Task brief:
Exactly as written, copy every line from the one containing "grey cone: 1 -> 3" through the end of the records, with the pictures left out.

○ ○ ○

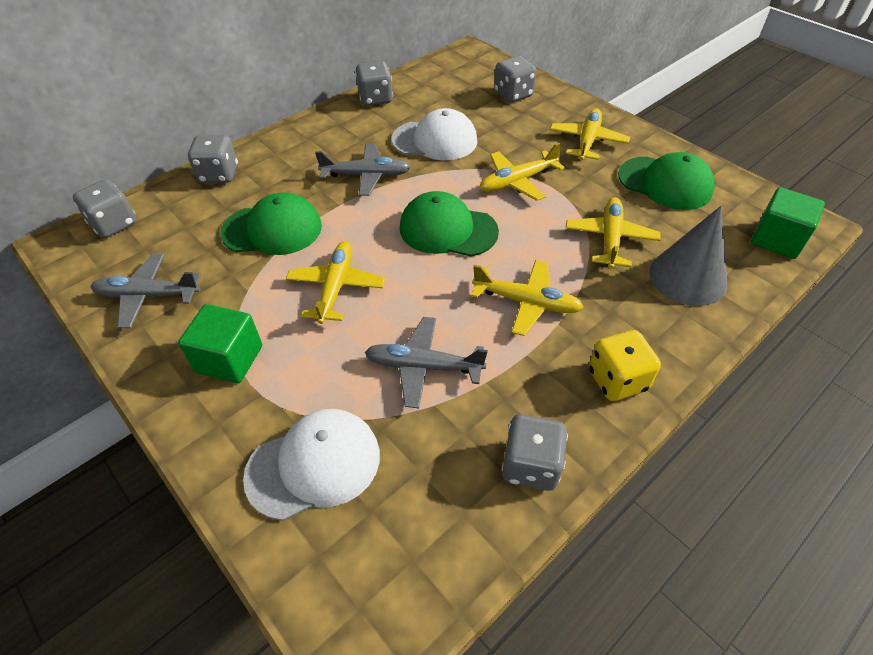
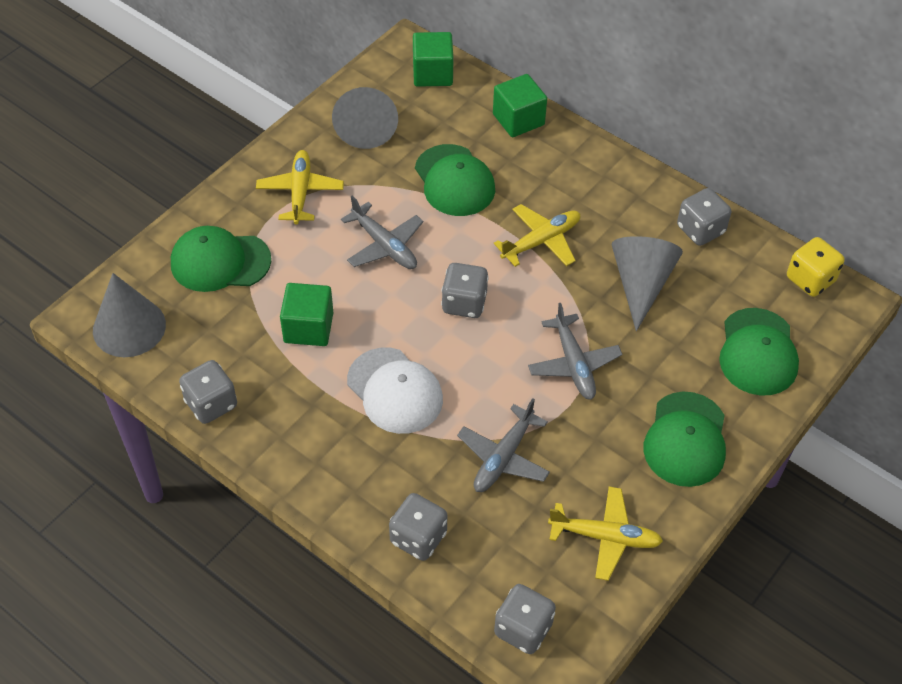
green cap: 3 -> 4
green cube: 2 -> 3
grey cone: 1 -> 3
white cap: 2 -> 1
yellow plane: 5 -> 3

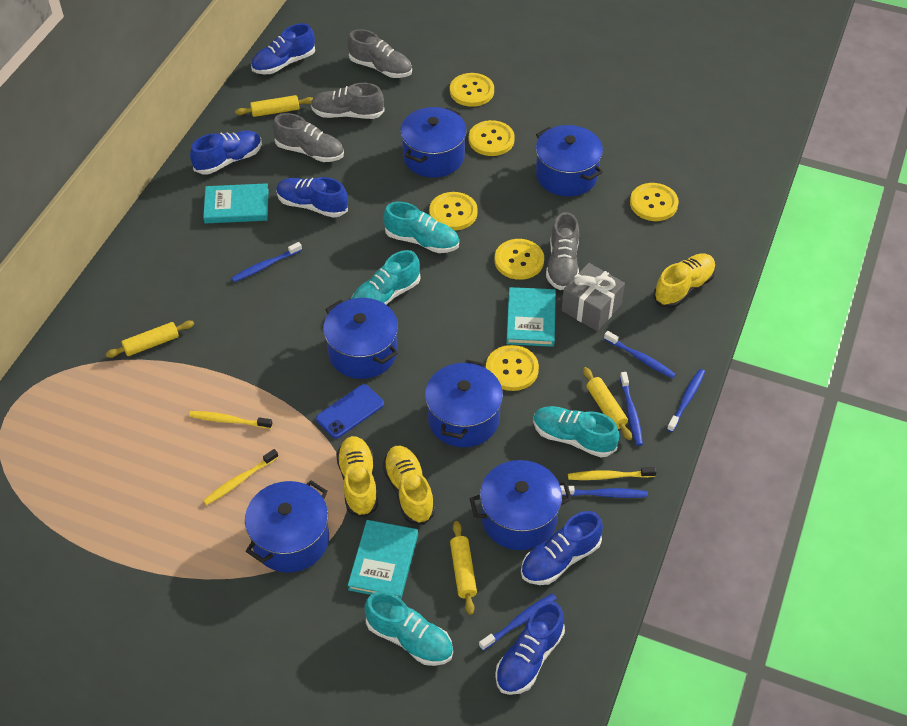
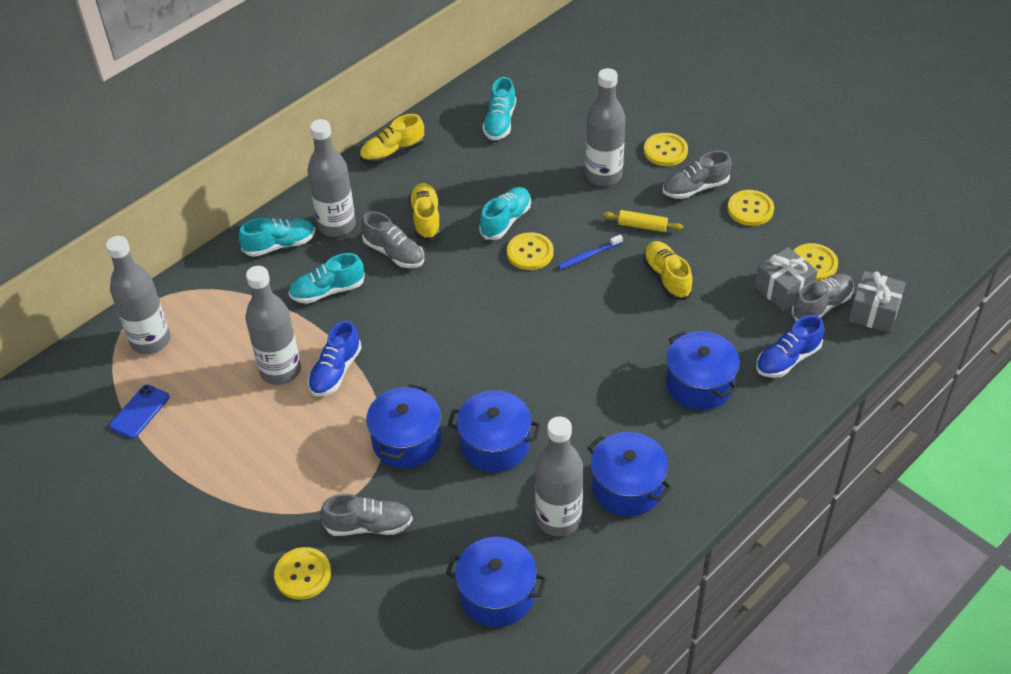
blue pot: 6 -> 5
blue shoe: 5 -> 2
blue toothbrush: 6 -> 1
grey bottle: 0 -> 5
grey gift: 1 -> 2
turquoise book: 3 -> 0
yellow button: 6 -> 5
yellow rolling pin: 4 -> 1
yellow toothbrush: 3 -> 0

○ ○ ○

Result for this task:
grey cone: 1 -> 3
white cap: 2 -> 1
yellow plane: 5 -> 3

blue pot: 6 -> 5
blue shoe: 5 -> 2
blue toothbrush: 6 -> 1
grey bottle: 0 -> 5
grey gift: 1 -> 2
turquoise book: 3 -> 0
yellow button: 6 -> 5
yellow rolling pin: 4 -> 1
yellow toothbrush: 3 -> 0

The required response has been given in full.